:: Input material
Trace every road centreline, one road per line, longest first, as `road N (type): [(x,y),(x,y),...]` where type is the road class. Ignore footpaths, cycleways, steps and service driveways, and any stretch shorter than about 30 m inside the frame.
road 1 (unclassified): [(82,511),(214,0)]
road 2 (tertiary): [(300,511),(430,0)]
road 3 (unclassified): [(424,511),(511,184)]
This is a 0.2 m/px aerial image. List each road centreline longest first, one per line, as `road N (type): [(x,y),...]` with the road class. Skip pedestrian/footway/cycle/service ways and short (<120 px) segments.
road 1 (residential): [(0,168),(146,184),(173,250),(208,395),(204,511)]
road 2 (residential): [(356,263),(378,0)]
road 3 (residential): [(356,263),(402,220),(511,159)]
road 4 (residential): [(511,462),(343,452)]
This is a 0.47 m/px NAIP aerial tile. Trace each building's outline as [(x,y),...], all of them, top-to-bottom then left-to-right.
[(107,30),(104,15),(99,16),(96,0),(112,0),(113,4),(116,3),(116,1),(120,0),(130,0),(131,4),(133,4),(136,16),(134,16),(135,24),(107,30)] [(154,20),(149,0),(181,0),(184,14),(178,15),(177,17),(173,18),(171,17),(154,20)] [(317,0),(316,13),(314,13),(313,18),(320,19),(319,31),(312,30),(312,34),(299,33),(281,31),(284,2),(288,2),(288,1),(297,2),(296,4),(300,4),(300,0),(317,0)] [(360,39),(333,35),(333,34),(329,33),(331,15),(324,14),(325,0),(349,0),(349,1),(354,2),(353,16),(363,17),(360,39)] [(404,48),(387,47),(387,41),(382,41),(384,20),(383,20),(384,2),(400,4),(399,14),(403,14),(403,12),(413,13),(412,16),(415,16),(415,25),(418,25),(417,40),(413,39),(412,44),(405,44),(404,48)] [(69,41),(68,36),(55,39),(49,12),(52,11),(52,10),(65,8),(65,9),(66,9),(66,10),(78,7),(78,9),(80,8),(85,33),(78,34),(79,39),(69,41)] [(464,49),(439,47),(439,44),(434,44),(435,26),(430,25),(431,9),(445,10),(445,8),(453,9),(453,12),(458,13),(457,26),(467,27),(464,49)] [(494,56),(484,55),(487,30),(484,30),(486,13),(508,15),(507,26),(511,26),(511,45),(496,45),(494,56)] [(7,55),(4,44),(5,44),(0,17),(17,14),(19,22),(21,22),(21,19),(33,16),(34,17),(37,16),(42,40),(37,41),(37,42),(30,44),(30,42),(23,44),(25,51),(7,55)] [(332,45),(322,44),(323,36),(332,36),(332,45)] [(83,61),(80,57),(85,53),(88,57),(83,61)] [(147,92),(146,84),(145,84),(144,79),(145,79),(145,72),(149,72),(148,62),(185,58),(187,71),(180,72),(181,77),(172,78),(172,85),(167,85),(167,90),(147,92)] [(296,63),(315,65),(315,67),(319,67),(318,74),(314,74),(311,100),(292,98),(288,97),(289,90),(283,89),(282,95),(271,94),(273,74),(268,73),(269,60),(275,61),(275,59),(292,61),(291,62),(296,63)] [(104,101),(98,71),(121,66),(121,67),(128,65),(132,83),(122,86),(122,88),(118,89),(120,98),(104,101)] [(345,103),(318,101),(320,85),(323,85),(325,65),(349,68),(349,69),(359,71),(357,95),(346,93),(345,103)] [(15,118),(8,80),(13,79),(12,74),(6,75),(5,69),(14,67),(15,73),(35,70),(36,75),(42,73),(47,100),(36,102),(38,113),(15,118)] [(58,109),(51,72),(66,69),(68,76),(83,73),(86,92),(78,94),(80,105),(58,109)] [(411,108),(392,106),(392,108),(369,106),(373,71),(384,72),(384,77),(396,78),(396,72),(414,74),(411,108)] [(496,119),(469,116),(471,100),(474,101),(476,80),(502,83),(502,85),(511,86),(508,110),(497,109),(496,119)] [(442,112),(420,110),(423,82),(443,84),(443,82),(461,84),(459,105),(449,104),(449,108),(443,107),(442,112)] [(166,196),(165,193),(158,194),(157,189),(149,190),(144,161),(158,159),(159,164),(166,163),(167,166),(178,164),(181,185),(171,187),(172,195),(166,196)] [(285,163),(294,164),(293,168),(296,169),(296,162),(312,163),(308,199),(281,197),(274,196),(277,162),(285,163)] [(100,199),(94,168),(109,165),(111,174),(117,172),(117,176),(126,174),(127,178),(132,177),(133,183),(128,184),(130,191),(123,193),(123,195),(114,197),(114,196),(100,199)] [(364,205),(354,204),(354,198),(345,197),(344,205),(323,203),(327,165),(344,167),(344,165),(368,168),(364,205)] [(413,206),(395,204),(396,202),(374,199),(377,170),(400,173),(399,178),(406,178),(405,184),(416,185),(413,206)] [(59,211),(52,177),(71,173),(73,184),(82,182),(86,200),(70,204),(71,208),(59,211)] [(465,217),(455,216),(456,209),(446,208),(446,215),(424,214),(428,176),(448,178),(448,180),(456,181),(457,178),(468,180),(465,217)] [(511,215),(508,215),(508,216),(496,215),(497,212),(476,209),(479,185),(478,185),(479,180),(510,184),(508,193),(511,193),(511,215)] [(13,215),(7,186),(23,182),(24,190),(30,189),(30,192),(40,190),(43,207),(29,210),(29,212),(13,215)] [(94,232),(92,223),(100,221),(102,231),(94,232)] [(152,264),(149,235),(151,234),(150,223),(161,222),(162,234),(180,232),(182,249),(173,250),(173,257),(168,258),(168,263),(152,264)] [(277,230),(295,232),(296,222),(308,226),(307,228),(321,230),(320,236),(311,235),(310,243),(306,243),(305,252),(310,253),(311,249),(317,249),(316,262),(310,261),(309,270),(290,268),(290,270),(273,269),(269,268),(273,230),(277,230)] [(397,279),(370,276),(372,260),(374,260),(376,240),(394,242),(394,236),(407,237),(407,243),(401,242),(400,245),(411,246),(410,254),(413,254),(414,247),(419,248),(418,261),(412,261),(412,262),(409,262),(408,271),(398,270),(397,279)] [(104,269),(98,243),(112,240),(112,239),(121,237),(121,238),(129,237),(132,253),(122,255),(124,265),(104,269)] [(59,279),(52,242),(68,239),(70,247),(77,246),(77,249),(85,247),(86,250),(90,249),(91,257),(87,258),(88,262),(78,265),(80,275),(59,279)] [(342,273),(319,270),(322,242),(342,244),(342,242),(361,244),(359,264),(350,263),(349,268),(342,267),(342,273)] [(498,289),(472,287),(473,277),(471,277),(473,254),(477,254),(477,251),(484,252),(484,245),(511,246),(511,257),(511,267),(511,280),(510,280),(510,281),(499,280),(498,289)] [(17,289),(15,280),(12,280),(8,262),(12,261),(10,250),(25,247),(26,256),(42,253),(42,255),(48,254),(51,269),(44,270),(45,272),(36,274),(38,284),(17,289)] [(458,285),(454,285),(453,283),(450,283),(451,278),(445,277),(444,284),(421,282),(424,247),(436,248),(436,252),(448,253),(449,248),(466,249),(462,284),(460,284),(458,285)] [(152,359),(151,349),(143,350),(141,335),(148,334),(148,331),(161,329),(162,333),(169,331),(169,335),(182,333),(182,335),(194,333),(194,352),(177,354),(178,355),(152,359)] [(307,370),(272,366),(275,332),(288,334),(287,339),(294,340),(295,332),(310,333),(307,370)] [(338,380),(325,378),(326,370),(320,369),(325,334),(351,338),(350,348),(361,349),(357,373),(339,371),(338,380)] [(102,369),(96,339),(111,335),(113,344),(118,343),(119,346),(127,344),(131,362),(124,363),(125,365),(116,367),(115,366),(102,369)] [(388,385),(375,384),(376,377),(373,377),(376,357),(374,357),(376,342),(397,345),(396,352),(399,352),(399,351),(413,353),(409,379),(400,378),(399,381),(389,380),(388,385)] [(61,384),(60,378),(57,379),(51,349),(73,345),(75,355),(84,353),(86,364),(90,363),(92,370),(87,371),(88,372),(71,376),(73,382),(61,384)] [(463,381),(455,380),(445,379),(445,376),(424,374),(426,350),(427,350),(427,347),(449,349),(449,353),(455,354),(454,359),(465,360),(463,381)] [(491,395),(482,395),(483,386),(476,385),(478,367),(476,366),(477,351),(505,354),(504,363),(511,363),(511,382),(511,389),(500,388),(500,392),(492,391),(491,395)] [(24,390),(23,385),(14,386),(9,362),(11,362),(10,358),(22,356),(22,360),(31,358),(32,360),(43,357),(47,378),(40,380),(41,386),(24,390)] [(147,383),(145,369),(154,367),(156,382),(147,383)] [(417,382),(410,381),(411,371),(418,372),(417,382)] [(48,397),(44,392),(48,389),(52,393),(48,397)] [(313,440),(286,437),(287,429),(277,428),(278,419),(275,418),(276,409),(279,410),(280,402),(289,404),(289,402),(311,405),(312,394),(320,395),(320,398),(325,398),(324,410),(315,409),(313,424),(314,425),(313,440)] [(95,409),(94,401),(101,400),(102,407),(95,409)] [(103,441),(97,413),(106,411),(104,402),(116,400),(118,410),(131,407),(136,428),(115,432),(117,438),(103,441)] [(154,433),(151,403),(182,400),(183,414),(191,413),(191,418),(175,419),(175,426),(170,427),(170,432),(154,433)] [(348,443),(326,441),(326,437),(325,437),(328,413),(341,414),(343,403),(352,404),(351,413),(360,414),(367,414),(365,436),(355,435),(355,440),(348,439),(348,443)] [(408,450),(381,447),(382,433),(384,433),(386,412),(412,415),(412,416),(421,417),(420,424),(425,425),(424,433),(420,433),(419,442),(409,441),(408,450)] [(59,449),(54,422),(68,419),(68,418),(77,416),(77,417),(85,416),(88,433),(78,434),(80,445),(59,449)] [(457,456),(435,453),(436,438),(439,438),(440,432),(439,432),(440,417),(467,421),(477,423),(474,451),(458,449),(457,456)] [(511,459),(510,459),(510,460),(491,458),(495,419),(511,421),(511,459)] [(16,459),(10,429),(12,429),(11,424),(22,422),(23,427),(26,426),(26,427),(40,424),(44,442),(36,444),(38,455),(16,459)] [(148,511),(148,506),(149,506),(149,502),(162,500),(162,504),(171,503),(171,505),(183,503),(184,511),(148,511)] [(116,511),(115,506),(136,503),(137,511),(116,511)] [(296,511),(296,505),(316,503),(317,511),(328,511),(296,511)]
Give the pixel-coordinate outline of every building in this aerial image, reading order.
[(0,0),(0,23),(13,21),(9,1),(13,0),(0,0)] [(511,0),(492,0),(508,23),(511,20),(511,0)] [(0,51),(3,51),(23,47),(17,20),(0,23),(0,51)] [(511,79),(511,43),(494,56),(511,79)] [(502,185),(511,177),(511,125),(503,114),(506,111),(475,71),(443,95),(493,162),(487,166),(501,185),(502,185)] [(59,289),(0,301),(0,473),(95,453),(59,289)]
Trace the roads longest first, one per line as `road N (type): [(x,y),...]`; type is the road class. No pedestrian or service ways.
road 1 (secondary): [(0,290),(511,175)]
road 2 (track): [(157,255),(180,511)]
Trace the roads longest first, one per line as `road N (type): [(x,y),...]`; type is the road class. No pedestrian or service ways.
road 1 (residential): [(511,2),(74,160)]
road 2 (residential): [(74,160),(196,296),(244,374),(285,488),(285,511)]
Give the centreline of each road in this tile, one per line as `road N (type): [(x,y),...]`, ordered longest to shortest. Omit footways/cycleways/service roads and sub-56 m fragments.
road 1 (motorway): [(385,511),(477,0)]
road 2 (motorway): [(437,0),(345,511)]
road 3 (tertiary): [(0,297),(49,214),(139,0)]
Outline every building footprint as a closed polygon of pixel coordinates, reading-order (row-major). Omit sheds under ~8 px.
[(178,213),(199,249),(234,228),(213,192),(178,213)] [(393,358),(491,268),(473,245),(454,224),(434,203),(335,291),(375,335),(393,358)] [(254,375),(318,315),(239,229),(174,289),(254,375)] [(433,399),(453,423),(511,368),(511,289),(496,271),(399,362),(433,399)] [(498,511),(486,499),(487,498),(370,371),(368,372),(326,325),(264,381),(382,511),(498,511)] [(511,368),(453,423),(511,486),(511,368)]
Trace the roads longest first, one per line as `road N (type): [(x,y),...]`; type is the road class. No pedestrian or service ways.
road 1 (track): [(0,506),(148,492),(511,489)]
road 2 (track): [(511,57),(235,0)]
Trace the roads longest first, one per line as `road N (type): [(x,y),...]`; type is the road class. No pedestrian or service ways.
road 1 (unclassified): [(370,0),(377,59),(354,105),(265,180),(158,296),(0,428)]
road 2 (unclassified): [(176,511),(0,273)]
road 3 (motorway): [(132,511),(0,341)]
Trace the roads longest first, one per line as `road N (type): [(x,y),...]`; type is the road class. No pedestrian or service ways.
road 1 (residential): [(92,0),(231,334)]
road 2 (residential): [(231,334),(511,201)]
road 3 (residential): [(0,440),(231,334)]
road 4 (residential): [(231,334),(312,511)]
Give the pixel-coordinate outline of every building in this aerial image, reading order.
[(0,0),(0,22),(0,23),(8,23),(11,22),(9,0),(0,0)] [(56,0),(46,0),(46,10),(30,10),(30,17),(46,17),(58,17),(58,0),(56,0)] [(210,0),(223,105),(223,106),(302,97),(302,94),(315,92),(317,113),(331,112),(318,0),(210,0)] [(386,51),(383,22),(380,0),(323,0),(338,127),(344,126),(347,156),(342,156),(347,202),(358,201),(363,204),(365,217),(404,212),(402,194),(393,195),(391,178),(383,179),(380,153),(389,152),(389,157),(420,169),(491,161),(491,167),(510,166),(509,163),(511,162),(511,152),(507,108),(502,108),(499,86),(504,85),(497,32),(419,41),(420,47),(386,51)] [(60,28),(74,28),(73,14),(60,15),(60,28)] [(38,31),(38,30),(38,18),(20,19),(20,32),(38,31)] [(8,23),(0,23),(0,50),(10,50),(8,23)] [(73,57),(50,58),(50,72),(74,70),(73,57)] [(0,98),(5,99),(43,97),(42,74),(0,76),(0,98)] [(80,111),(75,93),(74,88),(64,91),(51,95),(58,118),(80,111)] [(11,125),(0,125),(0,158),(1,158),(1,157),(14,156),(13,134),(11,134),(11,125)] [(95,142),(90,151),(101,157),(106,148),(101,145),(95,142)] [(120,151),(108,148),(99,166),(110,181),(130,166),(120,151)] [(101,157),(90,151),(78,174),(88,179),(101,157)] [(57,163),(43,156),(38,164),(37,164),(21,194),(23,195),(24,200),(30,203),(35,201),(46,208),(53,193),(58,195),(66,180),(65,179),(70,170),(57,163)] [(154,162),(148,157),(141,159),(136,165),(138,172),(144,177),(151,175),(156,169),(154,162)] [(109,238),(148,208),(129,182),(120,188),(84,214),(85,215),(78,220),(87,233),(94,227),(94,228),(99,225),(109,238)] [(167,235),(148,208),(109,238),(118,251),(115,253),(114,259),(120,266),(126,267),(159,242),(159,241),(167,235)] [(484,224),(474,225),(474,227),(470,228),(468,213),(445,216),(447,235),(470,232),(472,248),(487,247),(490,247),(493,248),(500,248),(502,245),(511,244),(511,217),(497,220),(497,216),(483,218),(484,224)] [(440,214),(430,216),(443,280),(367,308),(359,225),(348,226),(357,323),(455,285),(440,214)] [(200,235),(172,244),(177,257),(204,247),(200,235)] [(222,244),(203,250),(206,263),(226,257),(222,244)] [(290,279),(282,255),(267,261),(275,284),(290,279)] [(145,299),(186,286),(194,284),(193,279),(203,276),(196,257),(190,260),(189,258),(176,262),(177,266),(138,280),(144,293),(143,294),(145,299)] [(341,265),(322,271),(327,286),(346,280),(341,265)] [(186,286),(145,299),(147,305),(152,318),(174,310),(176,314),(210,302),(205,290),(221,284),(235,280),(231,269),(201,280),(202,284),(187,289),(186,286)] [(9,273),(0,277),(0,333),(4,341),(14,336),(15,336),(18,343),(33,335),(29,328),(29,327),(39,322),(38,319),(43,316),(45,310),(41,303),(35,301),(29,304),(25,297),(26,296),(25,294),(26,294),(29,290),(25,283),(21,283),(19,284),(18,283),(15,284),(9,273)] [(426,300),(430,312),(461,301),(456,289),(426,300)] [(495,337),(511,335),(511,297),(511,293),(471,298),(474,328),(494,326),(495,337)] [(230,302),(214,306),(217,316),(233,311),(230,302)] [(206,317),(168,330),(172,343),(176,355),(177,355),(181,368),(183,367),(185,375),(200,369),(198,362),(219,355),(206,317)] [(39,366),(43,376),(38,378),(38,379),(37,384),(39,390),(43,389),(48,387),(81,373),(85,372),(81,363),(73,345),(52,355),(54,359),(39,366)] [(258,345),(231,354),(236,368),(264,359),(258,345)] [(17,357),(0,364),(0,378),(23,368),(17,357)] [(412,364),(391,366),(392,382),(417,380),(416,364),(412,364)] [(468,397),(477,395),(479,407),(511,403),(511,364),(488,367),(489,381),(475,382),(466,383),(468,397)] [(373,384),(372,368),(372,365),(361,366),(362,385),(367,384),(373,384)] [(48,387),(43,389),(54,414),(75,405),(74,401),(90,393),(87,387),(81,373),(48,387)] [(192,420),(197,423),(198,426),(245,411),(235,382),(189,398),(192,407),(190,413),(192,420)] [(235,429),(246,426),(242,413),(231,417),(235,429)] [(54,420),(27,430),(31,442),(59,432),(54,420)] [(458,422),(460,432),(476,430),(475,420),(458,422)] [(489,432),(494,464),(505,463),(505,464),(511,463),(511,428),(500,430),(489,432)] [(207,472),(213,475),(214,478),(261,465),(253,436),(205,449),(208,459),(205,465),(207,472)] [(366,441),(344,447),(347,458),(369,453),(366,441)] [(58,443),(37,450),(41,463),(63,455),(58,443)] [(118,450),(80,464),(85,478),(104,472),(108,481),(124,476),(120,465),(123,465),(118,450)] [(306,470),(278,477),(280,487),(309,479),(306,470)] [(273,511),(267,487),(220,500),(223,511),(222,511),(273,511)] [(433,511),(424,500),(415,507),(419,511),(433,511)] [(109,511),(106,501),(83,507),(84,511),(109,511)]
::::
# Task details:
Copy the stretch of rows from the very first row through the line containing "This is a 0.47", with both ends included, reproducing each line without any change.

# Answer to the exercise:
Trace every road centreline, one road per line, longest first, as `road N (type): [(x,y),(x,y),...]` where type is the road class. Ignore footpaths, cycleways, steps and service driveways, and any stretch shorter than about 30 m inside the frame.
road 1 (unclassified): [(82,511),(214,0)]
road 2 (tertiary): [(300,511),(430,0)]
road 3 (unclassified): [(424,511),(511,184)]
This is a 0.2 m/px aerial image. List each road centreline longest first, one per line, as `road N (type): [(x,y),...]` with the road class. Skip pedestrian/footway/cycle/service ways and short (<120 px) segments.
road 1 (residential): [(0,168),(146,184),(173,250),(208,395),(204,511)]
road 2 (residential): [(356,263),(378,0)]
road 3 (residential): [(356,263),(402,220),(511,159)]
road 4 (residential): [(511,462),(343,452)]
This is a 0.47 m/px NAIP aerial tile. Trace each building's outline as [(x,y),...], all of them, top-to-bottom then left-to-right.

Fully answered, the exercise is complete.